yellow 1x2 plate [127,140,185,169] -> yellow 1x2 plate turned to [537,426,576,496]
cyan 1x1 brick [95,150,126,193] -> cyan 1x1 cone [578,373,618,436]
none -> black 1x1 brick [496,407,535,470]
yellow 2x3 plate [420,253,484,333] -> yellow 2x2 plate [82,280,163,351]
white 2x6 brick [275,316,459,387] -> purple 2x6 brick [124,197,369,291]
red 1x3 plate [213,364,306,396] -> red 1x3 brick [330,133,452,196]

* * *

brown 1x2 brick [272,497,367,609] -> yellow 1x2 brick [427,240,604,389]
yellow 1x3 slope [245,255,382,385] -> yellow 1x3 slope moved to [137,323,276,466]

---

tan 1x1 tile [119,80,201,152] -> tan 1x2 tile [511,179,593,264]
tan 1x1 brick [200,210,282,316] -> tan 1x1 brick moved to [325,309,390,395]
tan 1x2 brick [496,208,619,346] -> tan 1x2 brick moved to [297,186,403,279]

* What you should do
Write down again, exactly as given, only the lines above that fall from the line with "yellow 1x2 plate [127,140,185,169]" to the line with "red 1x3 plate", inclusive.

* Written answer
yellow 1x2 plate [127,140,185,169] -> yellow 1x2 plate turned to [537,426,576,496]
cyan 1x1 brick [95,150,126,193] -> cyan 1x1 cone [578,373,618,436]
none -> black 1x1 brick [496,407,535,470]
yellow 2x3 plate [420,253,484,333] -> yellow 2x2 plate [82,280,163,351]
white 2x6 brick [275,316,459,387] -> purple 2x6 brick [124,197,369,291]
red 1x3 plate [213,364,306,396] -> red 1x3 brick [330,133,452,196]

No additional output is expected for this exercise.